● Problem: Output every record word for word, minus the pictures.

** Records shown follows **

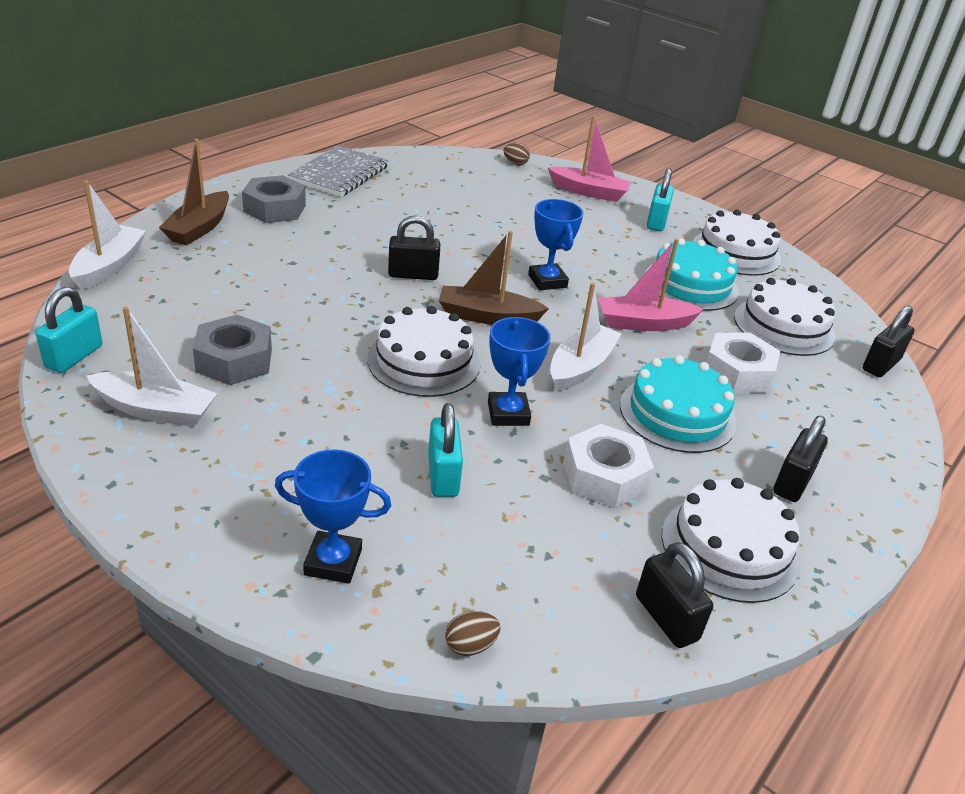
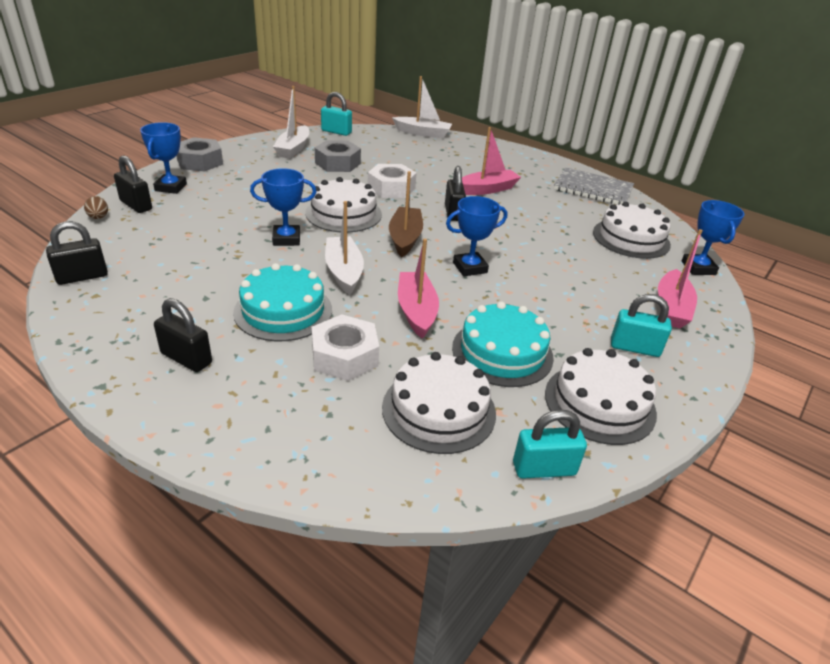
camera: 90 degrees right, 0 degrees up
(199, 228) = (478, 150): brown boat -> none
(275, 208) = (519, 169): grey nut -> grey nut (200, 162)
(340, 242) = (486, 189): none -> pink boat
(443, 475) = (228, 215): turquoise padlock -> turquoise padlock (544, 469)
(515, 163) = (698, 268): brown egg -> blue trophy
(580, 367) = (344, 272): white boat -> white boat turned 135 degrees counterclockwise
(604, 476) = (215, 269): white nut -> white nut (391, 188)
(729, 547) = (128, 311): white cake -> white cake (631, 238)
(880, 365) = (373, 482): black padlock -> black padlock (136, 205)

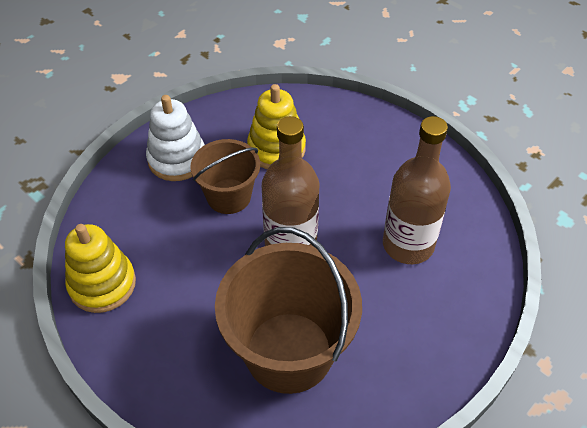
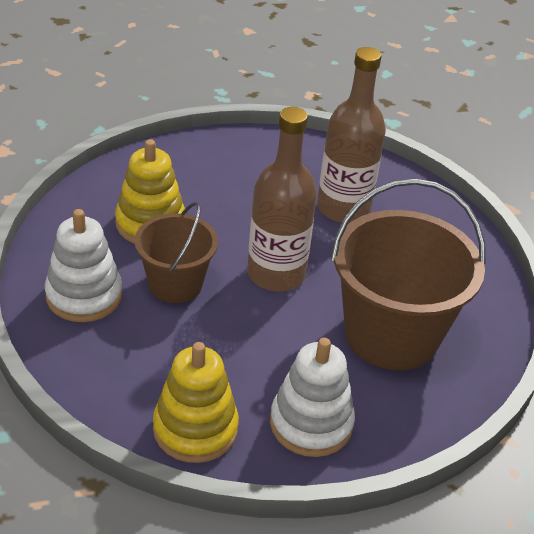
camera: 60 degrees left, 10 degrees down
(154, 348) = (311, 424): none -> white stacking toy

** End of Records shown **

● Response:
camera: 90 degrees right, 0 degrees up
(199, 228) = (478, 150): brown boat -> none
(275, 208) = (519, 169): grey nut -> grey nut (200, 162)
(340, 242) = (486, 189): none -> pink boat
(443, 475) = (228, 215): turquoise padlock -> turquoise padlock (544, 469)
(515, 163) = (698, 268): brown egg -> blue trophy
(580, 367) = (344, 272): white boat -> white boat turned 135 degrees counterclockwise
(604, 476) = (215, 269): white nut -> white nut (391, 188)
(729, 547) = (128, 311): white cake -> white cake (631, 238)
(880, 365) = (373, 482): black padlock -> black padlock (136, 205)

camera: 60 degrees left, 10 degrees down
(154, 348) = (311, 424): none -> white stacking toy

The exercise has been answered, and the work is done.